[EXERCISE OBJECTIVE]: From the line containing "none -> tan brick M5:O6 level 1" to the line containing "white plate L3:L6" in the records below, set down every line exactly as it stands, both ends included, and skip the pictures.

[INPUT RECORDS]:
• • •

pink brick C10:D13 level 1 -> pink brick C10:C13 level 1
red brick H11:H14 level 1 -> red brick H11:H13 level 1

• • •

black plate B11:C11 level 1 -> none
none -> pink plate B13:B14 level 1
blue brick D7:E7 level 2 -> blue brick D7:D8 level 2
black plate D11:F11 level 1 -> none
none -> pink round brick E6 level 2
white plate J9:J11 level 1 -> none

• • •

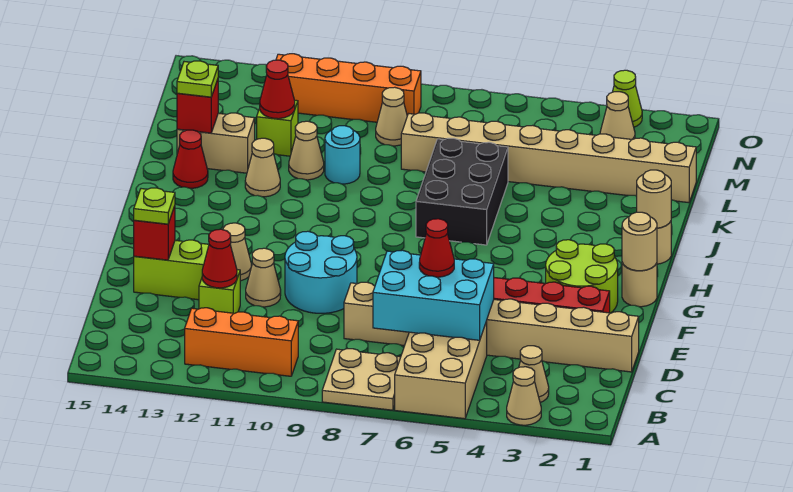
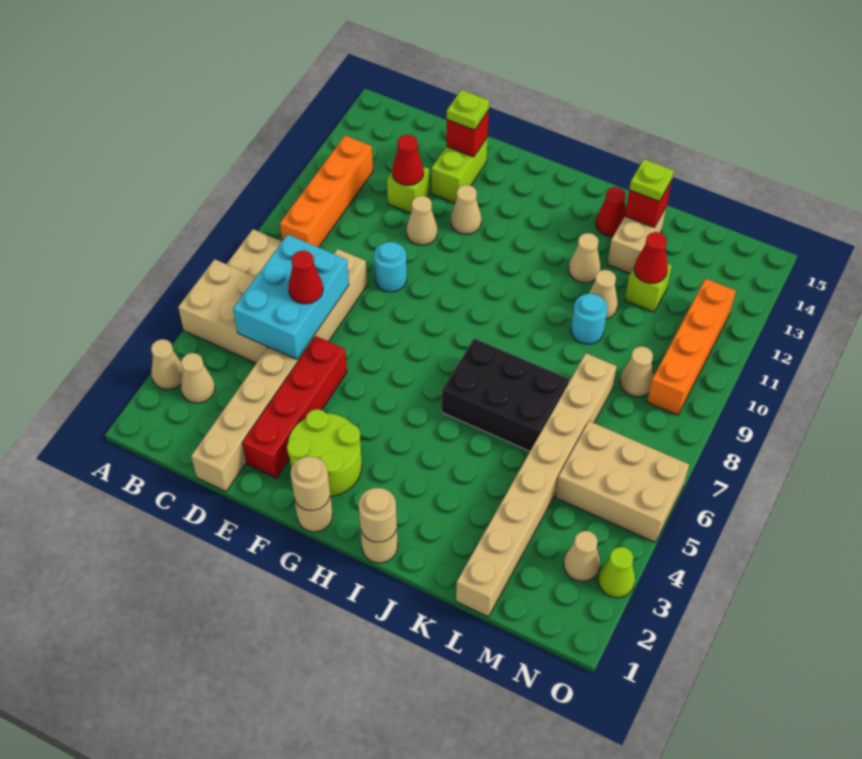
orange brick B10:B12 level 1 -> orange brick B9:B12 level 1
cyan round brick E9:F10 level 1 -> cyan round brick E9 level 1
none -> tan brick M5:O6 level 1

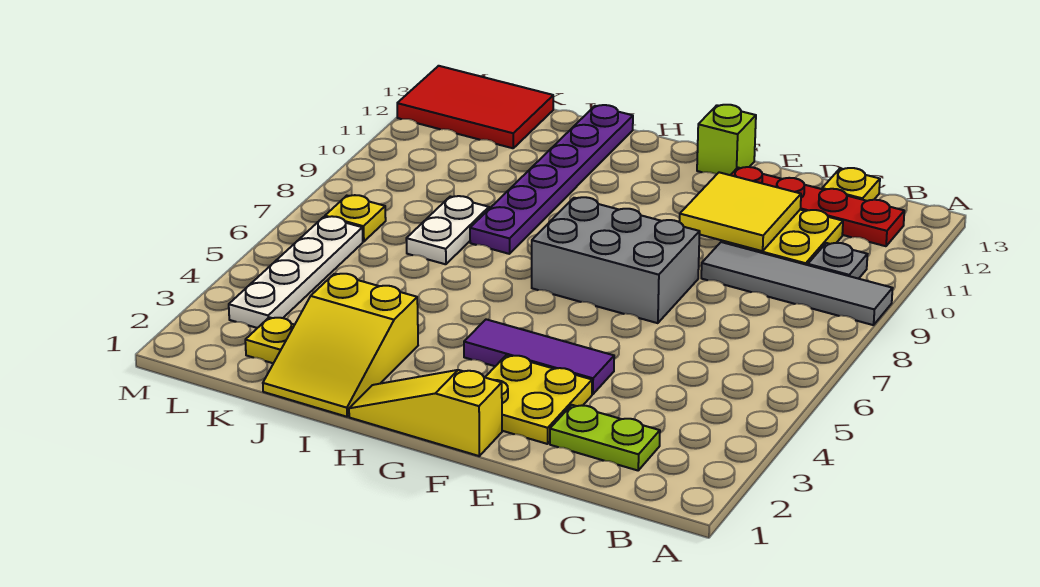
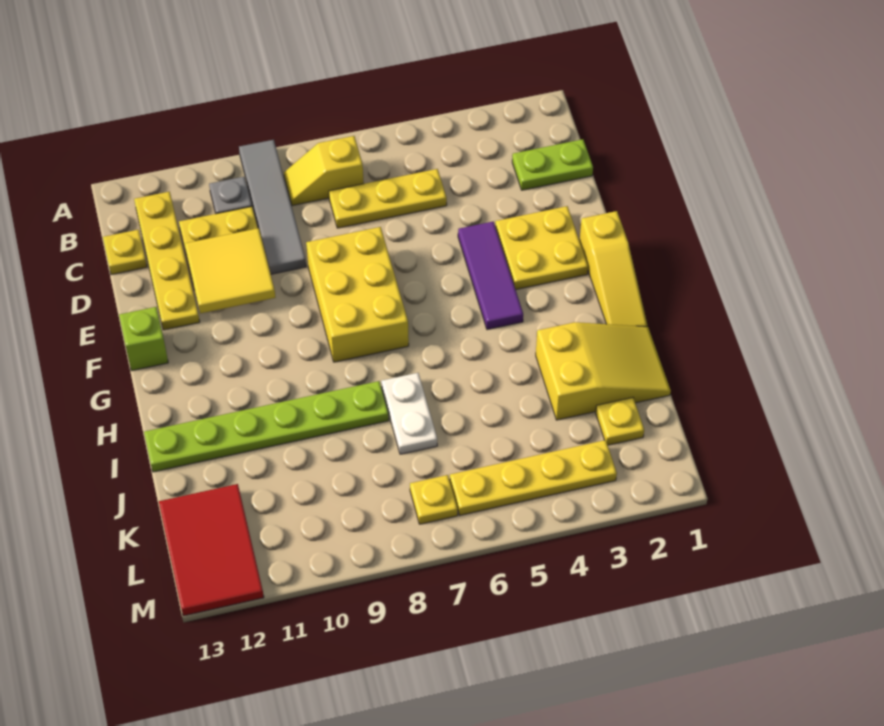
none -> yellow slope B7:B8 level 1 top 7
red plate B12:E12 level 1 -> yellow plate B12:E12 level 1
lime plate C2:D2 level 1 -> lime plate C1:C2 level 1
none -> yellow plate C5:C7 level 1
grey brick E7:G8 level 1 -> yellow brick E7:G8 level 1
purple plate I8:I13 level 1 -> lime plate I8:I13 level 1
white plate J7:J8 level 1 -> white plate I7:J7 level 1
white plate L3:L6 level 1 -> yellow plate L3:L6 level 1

• • •

[ANSWER BOX]:
none -> tan brick M5:O6 level 1

none -> yellow slope B7:B8 level 1 top 7
red plate B12:E12 level 1 -> yellow plate B12:E12 level 1
lime plate C2:D2 level 1 -> lime plate C1:C2 level 1
none -> yellow plate C5:C7 level 1
grey brick E7:G8 level 1 -> yellow brick E7:G8 level 1
purple plate I8:I13 level 1 -> lime plate I8:I13 level 1
white plate J7:J8 level 1 -> white plate I7:J7 level 1
white plate L3:L6 level 1 -> yellow plate L3:L6 level 1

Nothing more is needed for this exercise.